● YOUR GOAL
Only lines holding the word "LAMP" should be copied from the material.

● DATA SECTION
-- Opening Marker --

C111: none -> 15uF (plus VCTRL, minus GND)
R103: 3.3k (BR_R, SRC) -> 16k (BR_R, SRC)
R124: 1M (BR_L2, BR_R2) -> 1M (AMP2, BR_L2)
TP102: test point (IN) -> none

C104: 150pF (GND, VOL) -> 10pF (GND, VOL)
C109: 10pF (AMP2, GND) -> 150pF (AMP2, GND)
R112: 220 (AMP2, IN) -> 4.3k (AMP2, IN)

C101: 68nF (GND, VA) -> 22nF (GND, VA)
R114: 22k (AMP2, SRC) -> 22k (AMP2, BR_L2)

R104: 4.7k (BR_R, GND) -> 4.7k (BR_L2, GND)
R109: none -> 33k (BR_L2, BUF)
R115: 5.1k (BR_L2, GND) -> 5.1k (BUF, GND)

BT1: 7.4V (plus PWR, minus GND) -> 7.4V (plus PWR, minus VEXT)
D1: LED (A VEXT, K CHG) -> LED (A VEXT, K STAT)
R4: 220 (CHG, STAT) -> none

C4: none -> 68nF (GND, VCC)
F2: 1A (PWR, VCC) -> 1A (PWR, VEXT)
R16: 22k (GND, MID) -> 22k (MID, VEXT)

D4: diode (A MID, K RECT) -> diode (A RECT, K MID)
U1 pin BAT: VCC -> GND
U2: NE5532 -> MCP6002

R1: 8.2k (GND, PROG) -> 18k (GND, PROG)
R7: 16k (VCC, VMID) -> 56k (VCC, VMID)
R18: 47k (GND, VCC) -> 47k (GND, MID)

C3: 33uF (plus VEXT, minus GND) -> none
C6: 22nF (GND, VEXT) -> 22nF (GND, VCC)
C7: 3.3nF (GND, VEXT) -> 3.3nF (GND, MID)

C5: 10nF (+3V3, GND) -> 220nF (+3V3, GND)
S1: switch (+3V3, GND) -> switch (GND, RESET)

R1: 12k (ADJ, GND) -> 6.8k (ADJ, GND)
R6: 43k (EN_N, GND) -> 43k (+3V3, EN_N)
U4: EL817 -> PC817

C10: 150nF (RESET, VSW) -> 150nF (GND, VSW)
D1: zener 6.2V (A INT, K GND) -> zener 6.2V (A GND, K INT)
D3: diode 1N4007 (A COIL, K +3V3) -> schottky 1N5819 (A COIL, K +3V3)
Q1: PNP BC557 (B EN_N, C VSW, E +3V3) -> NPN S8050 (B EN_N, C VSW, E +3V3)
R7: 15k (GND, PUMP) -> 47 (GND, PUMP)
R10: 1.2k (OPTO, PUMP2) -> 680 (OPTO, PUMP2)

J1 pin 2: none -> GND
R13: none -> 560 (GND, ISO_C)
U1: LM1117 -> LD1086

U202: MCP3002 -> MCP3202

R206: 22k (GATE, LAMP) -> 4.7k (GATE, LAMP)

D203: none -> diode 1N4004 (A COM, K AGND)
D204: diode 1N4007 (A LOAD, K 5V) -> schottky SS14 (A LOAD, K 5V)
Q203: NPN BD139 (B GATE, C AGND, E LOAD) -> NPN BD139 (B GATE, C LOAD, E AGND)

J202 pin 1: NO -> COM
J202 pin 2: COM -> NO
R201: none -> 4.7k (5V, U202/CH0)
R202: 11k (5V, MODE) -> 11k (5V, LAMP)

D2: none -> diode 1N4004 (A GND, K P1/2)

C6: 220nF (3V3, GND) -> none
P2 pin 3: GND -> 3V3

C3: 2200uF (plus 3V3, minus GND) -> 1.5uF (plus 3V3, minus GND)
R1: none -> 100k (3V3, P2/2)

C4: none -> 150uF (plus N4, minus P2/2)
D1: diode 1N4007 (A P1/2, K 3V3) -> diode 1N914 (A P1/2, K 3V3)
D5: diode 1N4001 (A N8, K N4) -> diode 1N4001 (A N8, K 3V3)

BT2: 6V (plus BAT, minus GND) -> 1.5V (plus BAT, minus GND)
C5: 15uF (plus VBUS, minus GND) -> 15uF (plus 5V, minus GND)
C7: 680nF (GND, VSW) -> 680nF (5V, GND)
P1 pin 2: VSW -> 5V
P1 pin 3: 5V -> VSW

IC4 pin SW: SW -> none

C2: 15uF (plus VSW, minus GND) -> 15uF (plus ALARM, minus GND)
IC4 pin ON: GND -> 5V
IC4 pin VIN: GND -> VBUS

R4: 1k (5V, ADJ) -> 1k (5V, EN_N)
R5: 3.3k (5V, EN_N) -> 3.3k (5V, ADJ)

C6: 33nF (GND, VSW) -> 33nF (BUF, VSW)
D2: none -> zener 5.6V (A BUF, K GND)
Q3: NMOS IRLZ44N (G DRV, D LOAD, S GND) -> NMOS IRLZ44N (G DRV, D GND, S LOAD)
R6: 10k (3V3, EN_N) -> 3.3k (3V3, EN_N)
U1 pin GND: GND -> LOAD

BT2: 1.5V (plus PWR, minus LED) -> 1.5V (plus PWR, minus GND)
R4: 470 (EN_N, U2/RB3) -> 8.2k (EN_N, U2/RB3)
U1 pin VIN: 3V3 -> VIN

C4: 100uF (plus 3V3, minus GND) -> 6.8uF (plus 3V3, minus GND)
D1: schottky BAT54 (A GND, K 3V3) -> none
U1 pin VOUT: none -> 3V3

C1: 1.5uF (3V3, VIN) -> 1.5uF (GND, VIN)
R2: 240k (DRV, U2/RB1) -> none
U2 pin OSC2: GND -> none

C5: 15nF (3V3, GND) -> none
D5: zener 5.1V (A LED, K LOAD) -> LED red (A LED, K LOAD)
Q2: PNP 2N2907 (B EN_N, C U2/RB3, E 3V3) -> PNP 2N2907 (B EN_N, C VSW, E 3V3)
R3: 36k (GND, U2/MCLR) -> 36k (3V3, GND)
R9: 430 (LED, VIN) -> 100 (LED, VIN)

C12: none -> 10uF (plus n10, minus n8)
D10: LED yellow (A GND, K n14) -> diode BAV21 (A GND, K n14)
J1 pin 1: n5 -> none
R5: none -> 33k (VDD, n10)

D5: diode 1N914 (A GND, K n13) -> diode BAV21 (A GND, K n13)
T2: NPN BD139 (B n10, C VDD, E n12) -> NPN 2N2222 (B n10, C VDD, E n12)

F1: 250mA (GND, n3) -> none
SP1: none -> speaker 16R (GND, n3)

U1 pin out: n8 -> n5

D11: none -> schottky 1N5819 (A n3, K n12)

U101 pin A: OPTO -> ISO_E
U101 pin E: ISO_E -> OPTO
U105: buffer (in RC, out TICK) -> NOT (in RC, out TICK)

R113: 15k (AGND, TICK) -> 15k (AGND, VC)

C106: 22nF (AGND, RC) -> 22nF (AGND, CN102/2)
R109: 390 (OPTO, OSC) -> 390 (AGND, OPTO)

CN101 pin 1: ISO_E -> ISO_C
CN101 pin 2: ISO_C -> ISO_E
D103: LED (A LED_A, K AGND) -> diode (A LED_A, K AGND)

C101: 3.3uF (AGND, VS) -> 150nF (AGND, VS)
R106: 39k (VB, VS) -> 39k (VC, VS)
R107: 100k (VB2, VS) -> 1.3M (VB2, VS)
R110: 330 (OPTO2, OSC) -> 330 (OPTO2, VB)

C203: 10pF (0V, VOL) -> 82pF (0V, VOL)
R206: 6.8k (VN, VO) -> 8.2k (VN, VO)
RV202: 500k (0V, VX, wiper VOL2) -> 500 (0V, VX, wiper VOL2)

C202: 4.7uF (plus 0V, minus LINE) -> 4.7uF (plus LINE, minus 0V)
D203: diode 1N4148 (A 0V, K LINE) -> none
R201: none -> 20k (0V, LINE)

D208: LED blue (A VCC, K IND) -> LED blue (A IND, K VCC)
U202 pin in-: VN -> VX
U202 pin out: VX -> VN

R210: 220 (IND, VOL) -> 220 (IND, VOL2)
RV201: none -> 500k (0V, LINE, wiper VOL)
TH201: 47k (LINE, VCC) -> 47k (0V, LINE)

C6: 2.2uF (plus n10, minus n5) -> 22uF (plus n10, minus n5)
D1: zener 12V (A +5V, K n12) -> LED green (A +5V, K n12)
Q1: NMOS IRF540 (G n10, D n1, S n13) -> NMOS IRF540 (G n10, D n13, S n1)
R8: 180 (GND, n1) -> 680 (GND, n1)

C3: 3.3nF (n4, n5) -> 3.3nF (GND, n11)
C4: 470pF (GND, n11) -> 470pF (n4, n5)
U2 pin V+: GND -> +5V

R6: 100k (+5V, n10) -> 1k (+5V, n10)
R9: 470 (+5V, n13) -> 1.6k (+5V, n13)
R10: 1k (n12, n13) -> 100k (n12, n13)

-- Closing Marker --

● WORKED SOLUTION
R206: 22k (GATE, LAMP) -> 4.7k (GATE, LAMP)
R202: 11k (5V, MODE) -> 11k (5V, LAMP)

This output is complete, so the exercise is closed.